--- Objective ---
Rewrite the entries from the line that has "21: 15:05 -> 15:08" through the last entry, putting "blank" in place of every "none" and leaving everything else unchanged. Leave the pictures out of your answer.
::: Extracted material :::
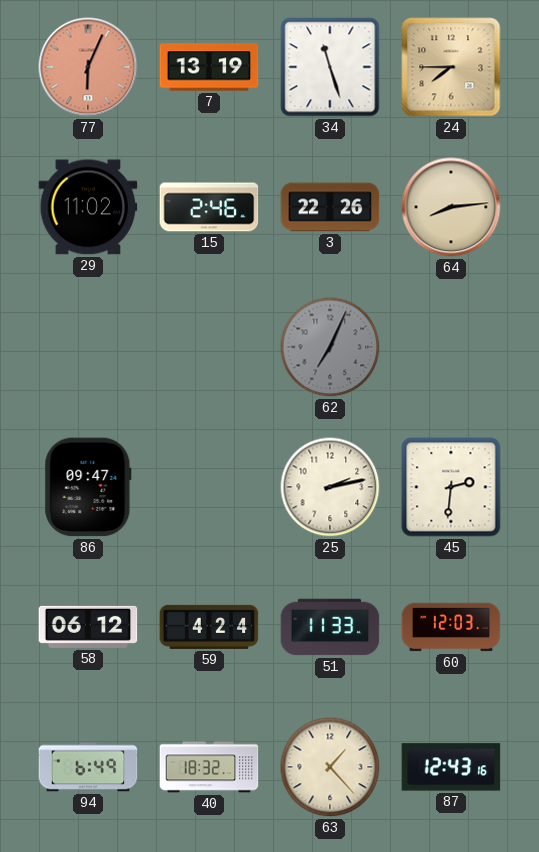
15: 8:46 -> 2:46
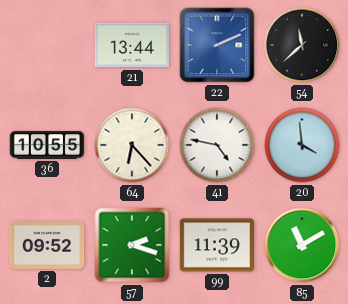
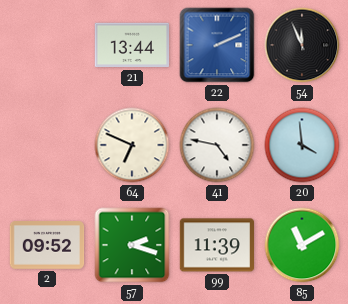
54: 11:38 -> 11:56
36: 10:55 -> none
64: 6:23 -> 6:49
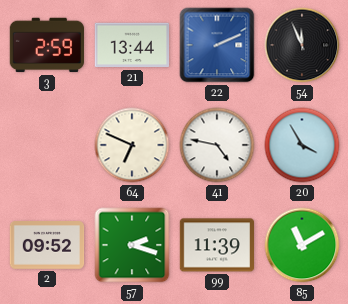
3: none -> 2:59
20: 3:59 -> 3:55
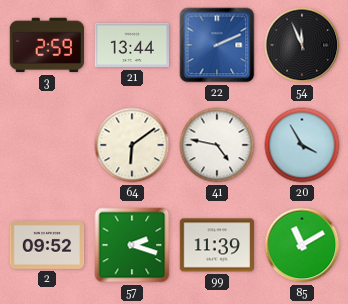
64: 6:49 -> 6:09
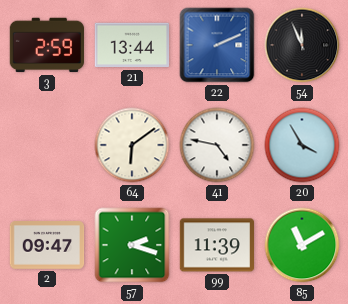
2: 09:52 -> 09:47
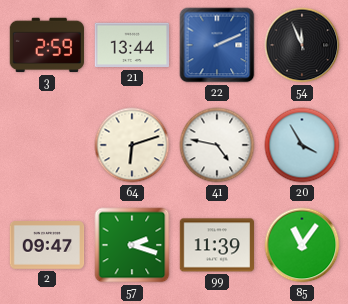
64: 6:09 -> 6:12
85: 11:10 -> 11:06
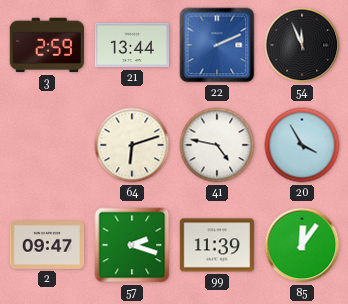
85: 11:06 -> 12:06
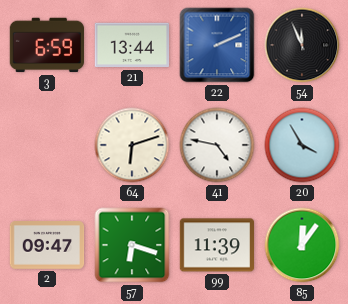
3: 2:59 -> 6:59
57: 2:18 -> 6:18
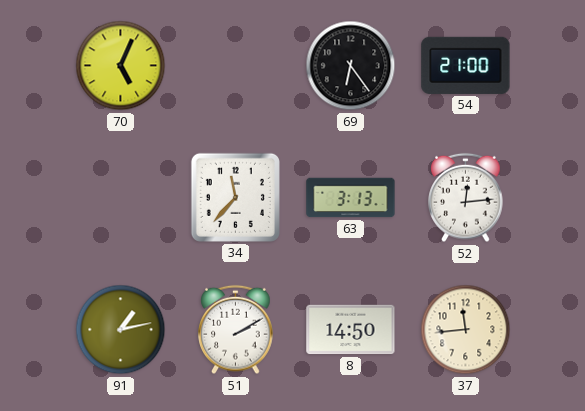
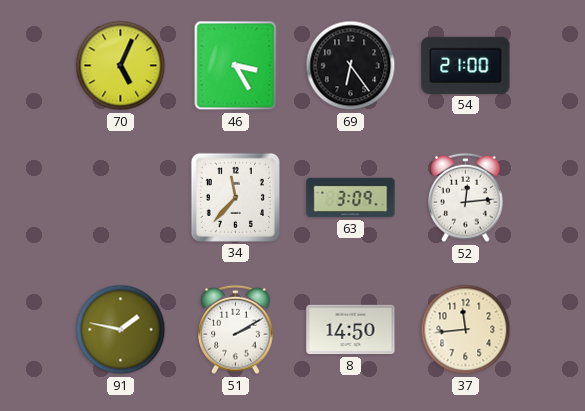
46: none -> 3:25
63: 3:13 -> 3:09
91: 1:13 -> 1:47
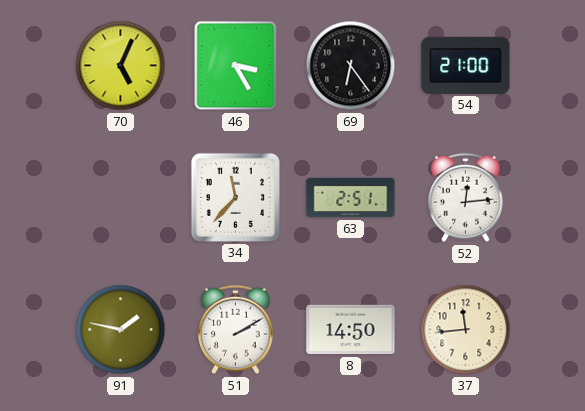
63: 3:09 -> 2:51
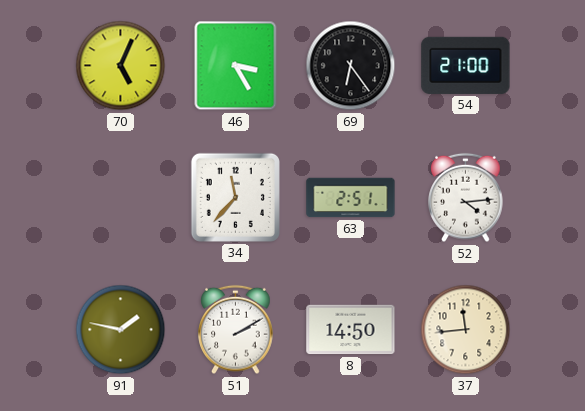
52: 12:14 -> 4:14
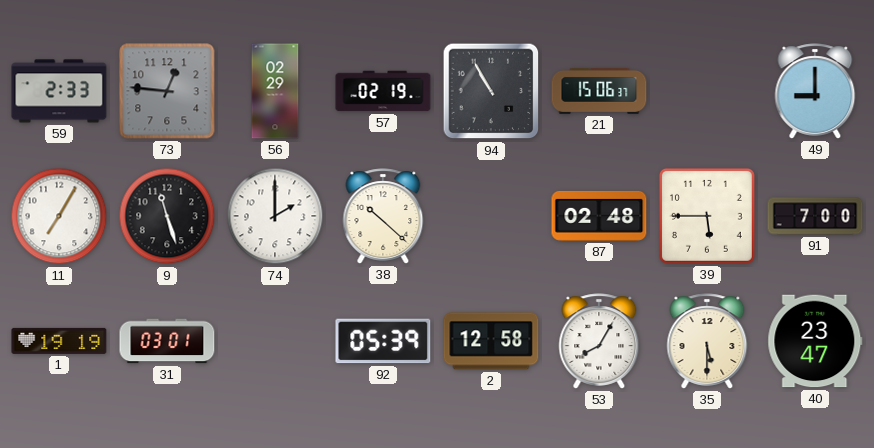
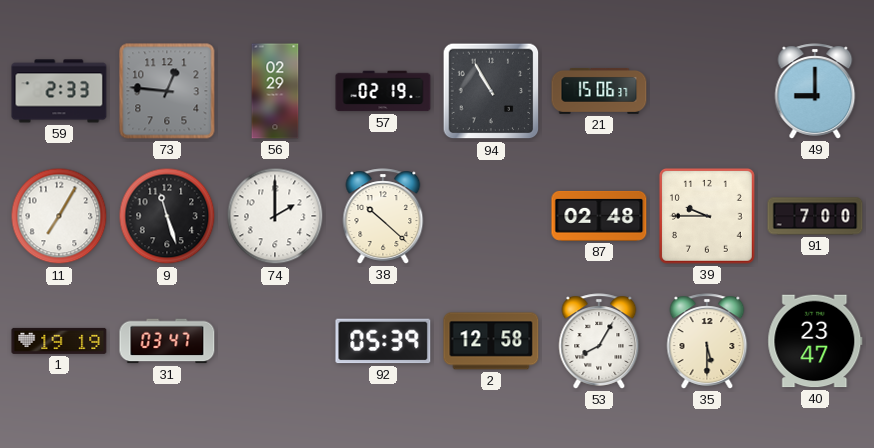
39: 5:45 -> 9:45
31: 03:01 -> 03:47
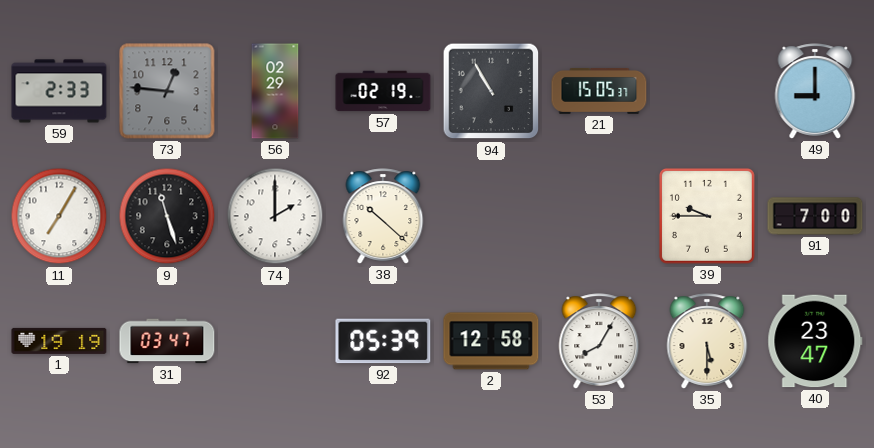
21: 15:06 -> 15:05
87: 02:48 -> none
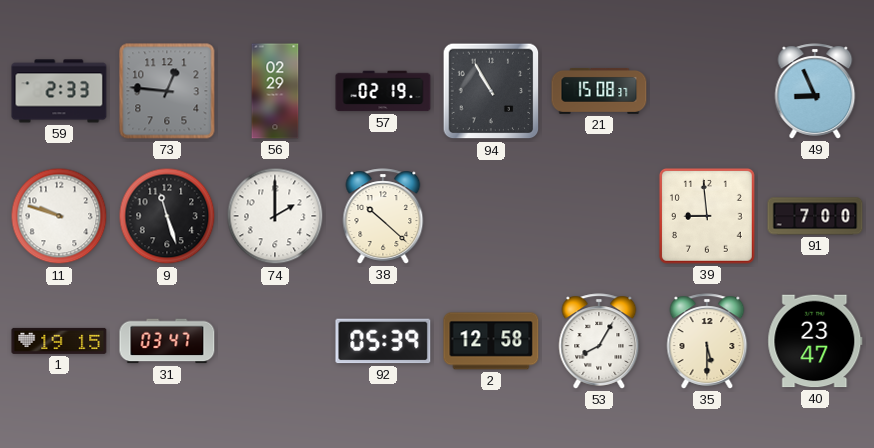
21: 15:05 -> 15:08
49: 9:00 -> 8:56
11: 7:05 -> 9:48
39: 9:45 -> 8:59
1: 19:19 -> 19:15
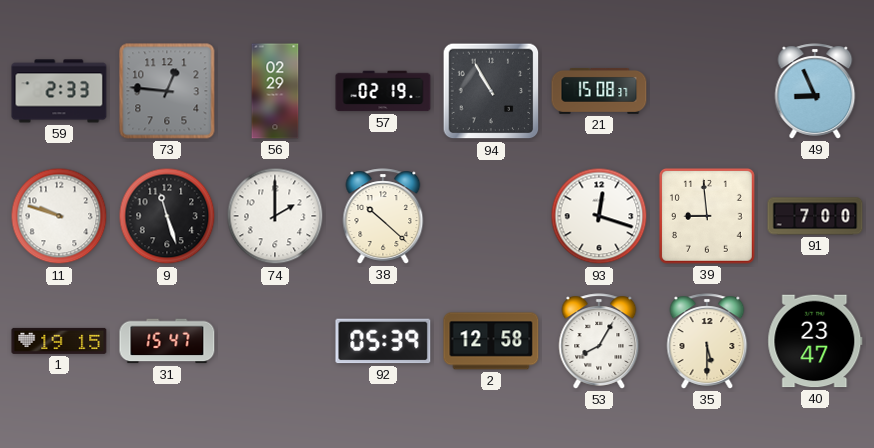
93: none -> 12:18
31: 03:47 -> 15:47
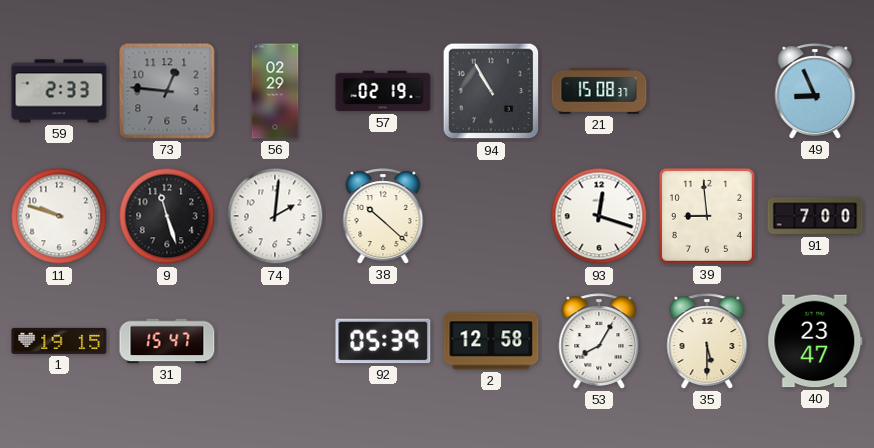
74: 2:00 -> 2:01
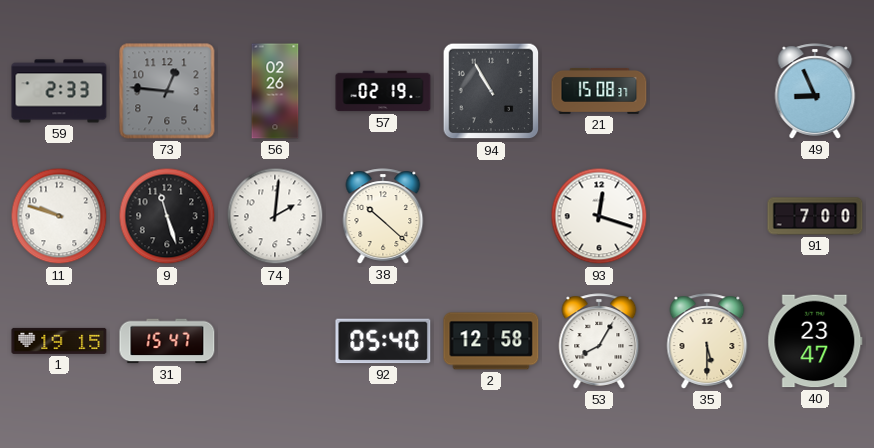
56: 02:29 -> 02:26
39: 8:59 -> none
92: 05:39 -> 05:40
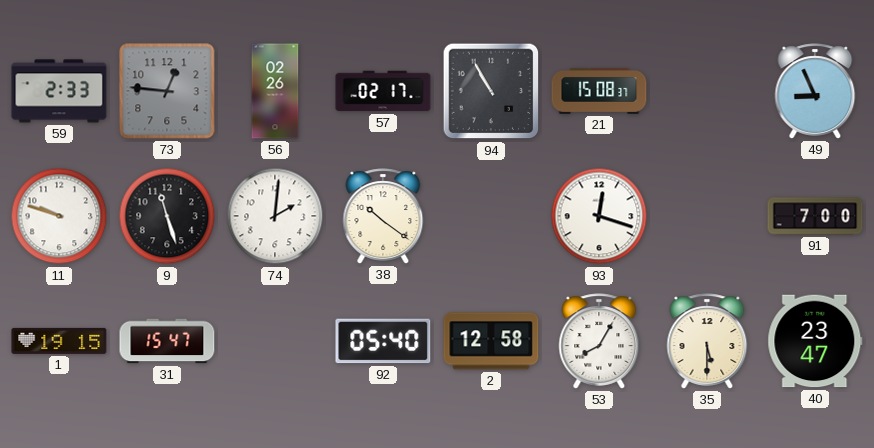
57: 02:19 -> 02:17
38: 10:22 -> 10:21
:::
--- Solution to this problem ---
21: 15:05 -> 15:08
49: 9:00 -> 8:56
11: 7:05 -> 9:48
39: 9:45 -> 8:59
1: 19:19 -> 19:15
93: blank -> 12:18
31: 03:47 -> 15:47
74: 2:00 -> 2:01
56: 02:29 -> 02:26
39: 8:59 -> blank
92: 05:39 -> 05:40
57: 02:19 -> 02:17
38: 10:22 -> 10:21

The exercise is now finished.